[MATERIAL PROVIDED — start]

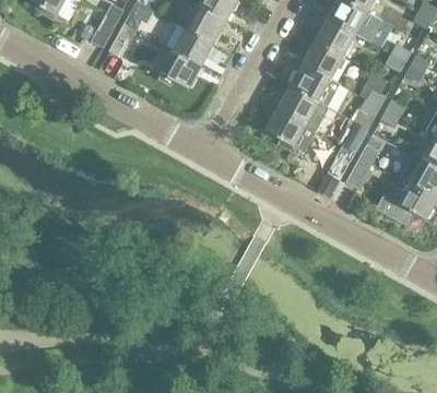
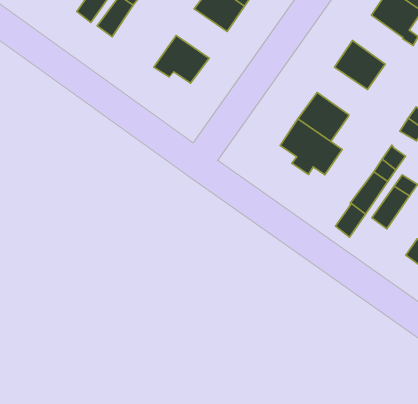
building: [315,17,355,56] -> none
building: [173,27,213,66] -> none
building: [291,62,340,106] -> none

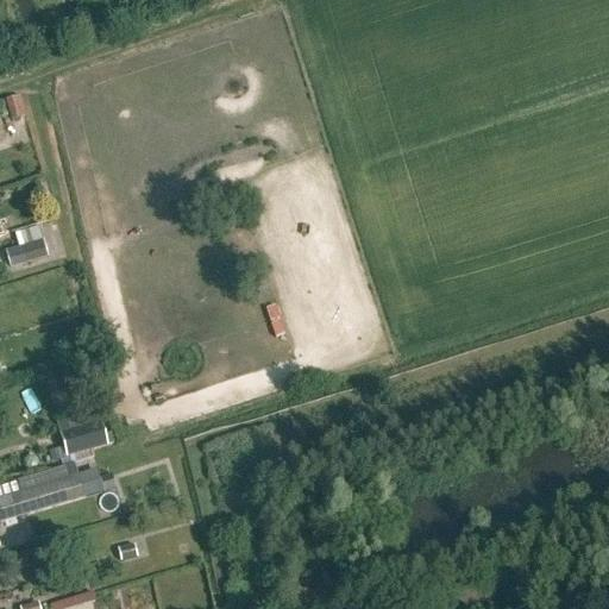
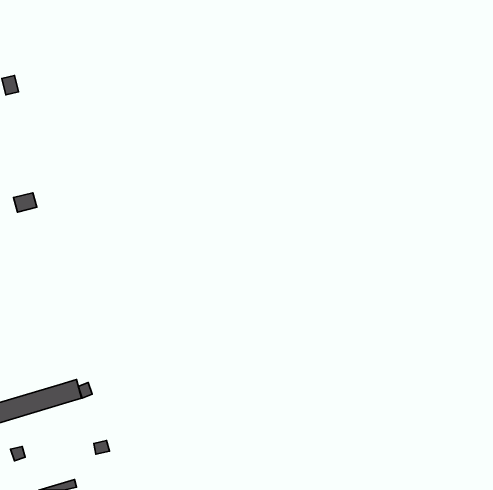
building: [57,417,106,457] -> none

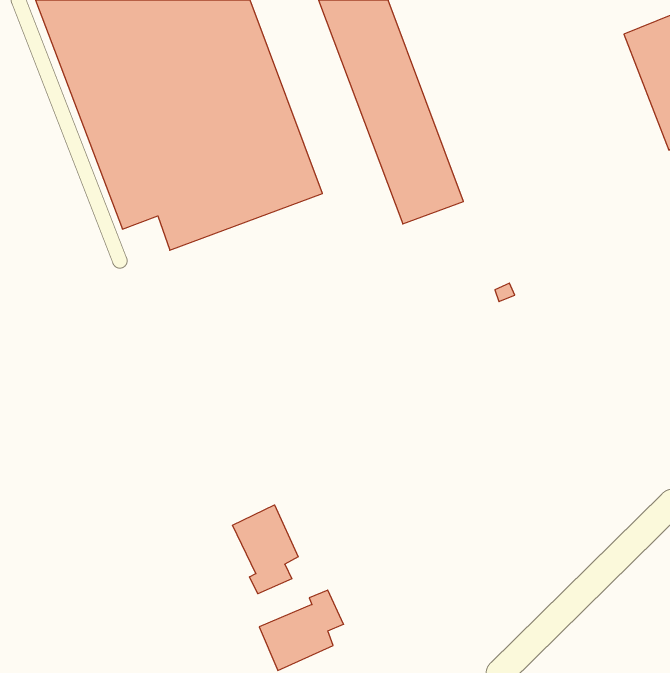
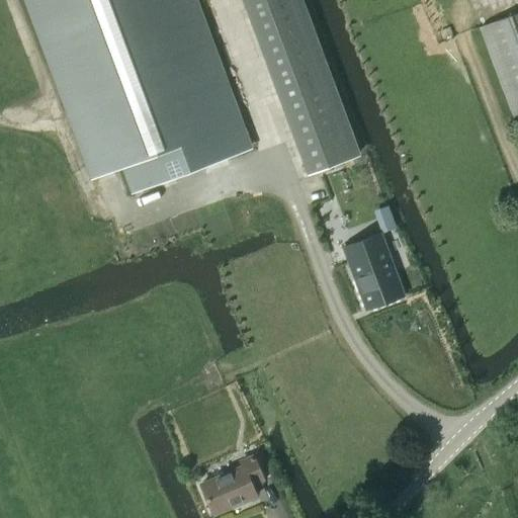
building: none -> [345,233,405,309]
building: [233,505,298,594] -> none

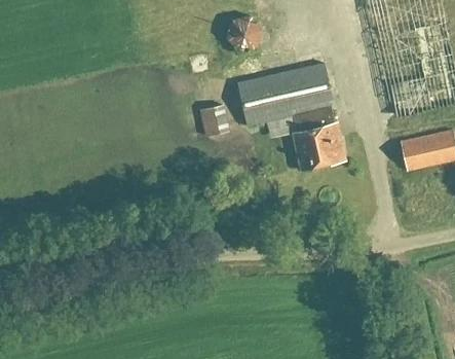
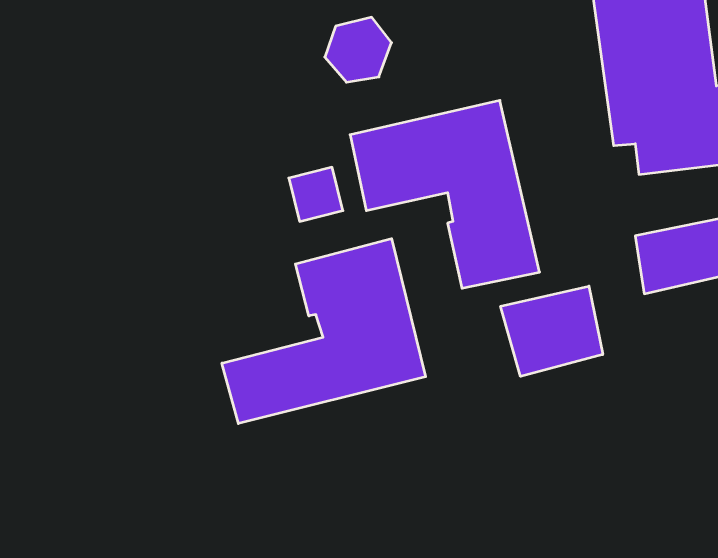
building: none -> [222,239,426,424]
building: none -> [501,286,603,376]

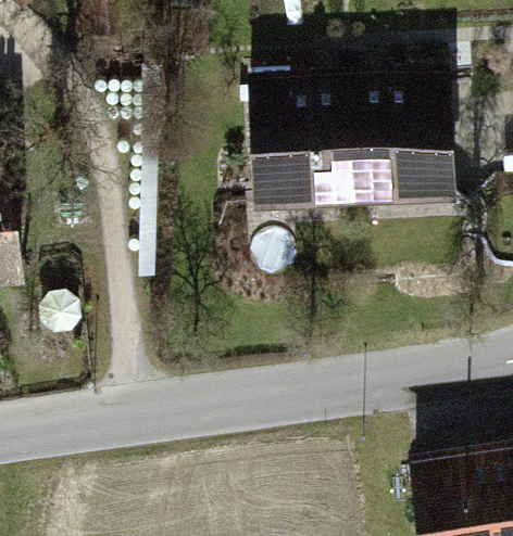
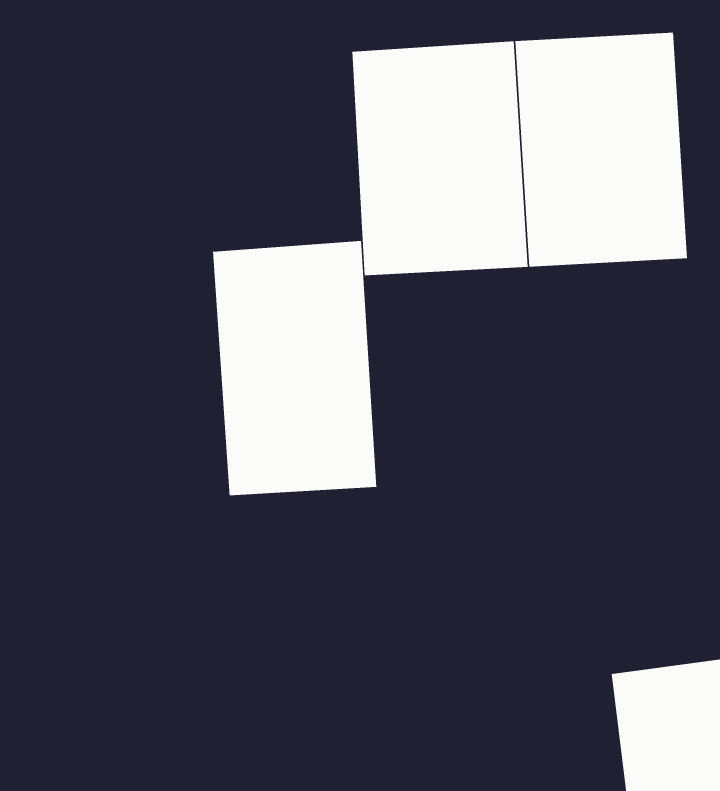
building: none -> [212,240,377,496]

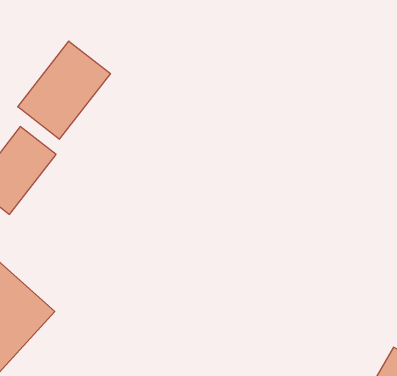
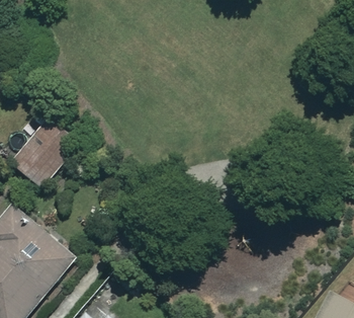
building: [18,41,110,139] -> none

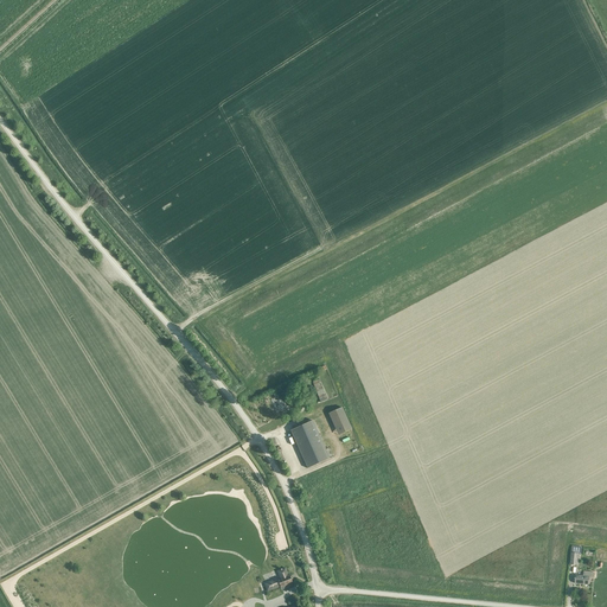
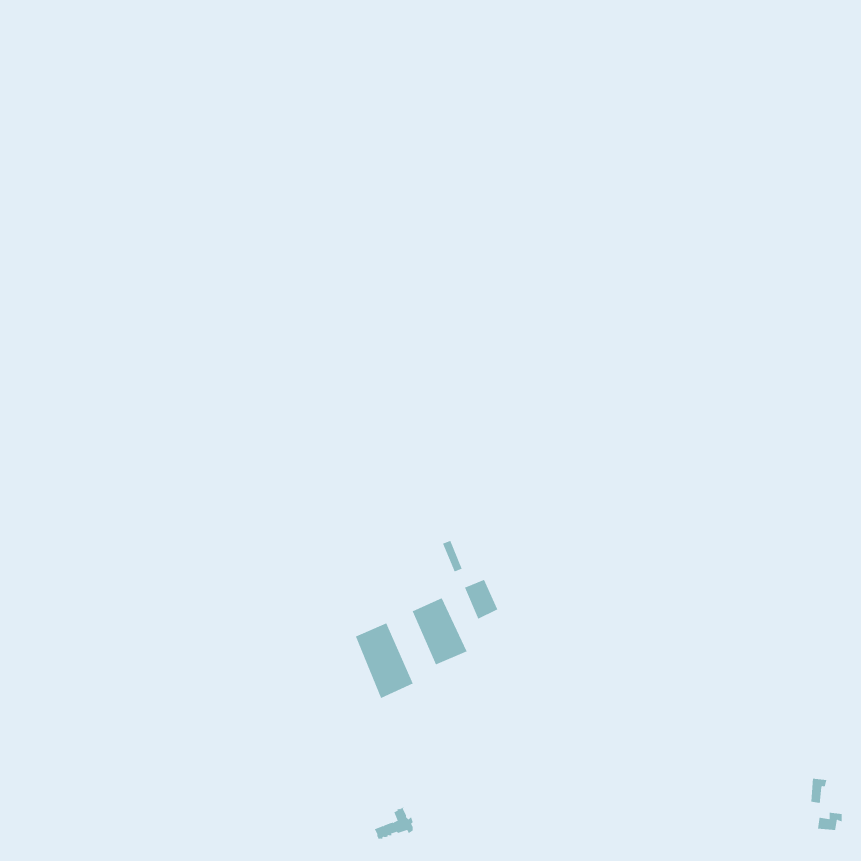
building: none -> [355,623,413,699]

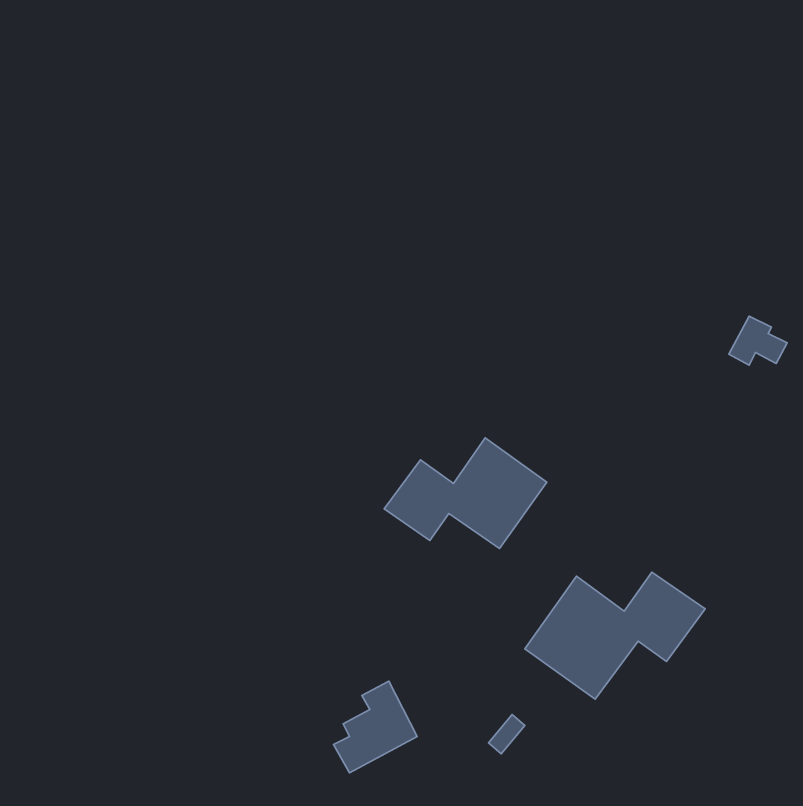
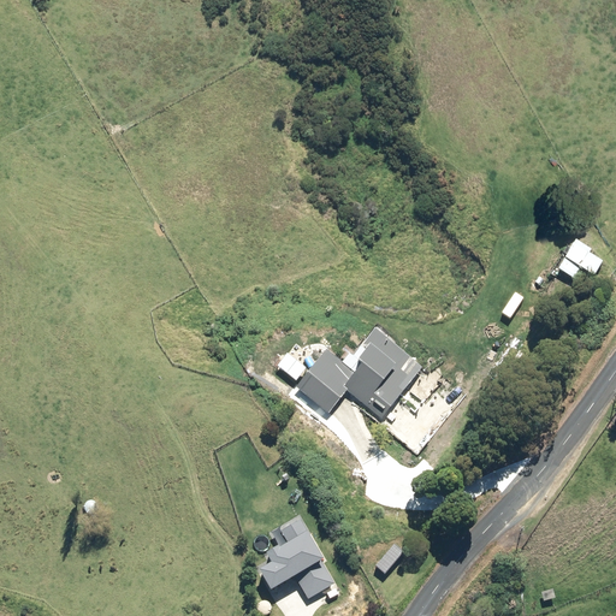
building: [525,572,705,699] -> none
building: none -> [297,563,336,599]

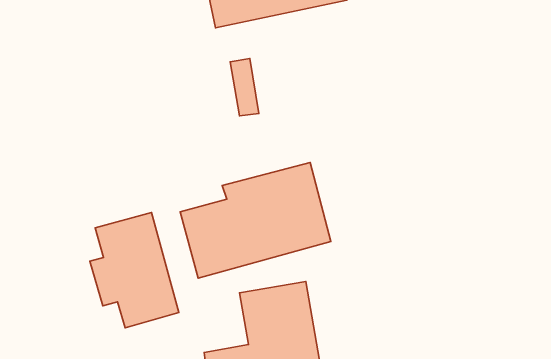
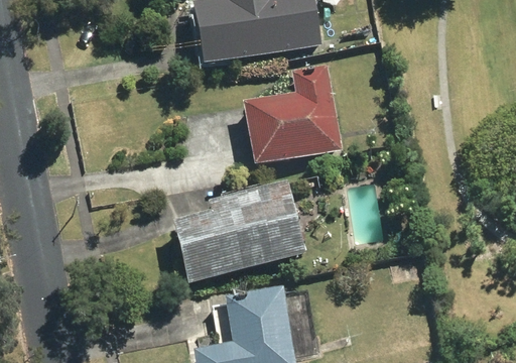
building: none -> [244,64,342,163]
building: [90,212,179,328] -> none

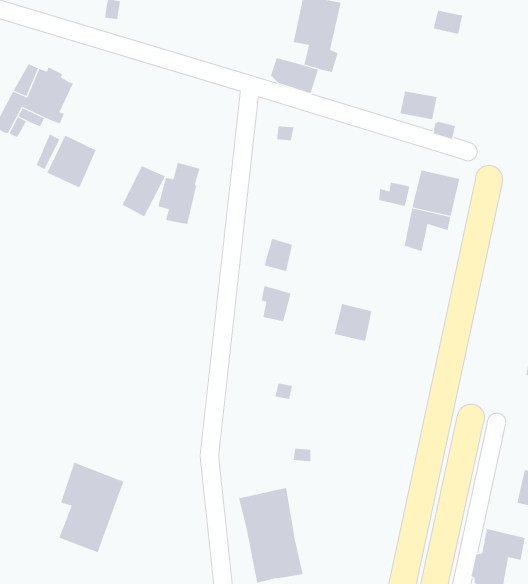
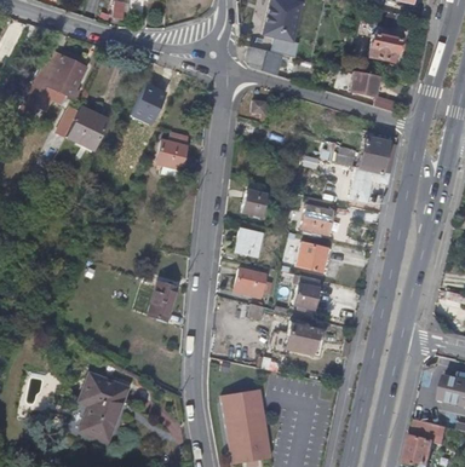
building: none -> [366,33,397,58]
building: [122,165,166,217] -> [131,83,166,125]
building: none -> [300,207,335,236]
building: none -> [234,269,265,298]
building: none -> [293,275,321,310]
building: none -> [147,284,174,323]
building: none -> [285,322,322,354]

[MATERIAL PROVIDED — finish]

Without the pictures, copy the entries from their first line through the line containing "building: none -> [366,33,397,58]", and only those lines.

SOLVED EXERCISE>
building: [315,17,355,56] -> none
building: [173,27,213,66] -> none
building: [291,62,340,106] -> none

building: [57,417,106,457] -> none

building: none -> [345,233,405,309]
building: [233,505,298,594] -> none

building: none -> [222,239,426,424]
building: none -> [501,286,603,376]

building: none -> [212,240,377,496]

building: [18,41,110,139] -> none

building: none -> [355,623,413,699]

building: [525,572,705,699] -> none
building: none -> [297,563,336,599]

building: none -> [244,64,342,163]
building: [90,212,179,328] -> none

building: none -> [366,33,397,58]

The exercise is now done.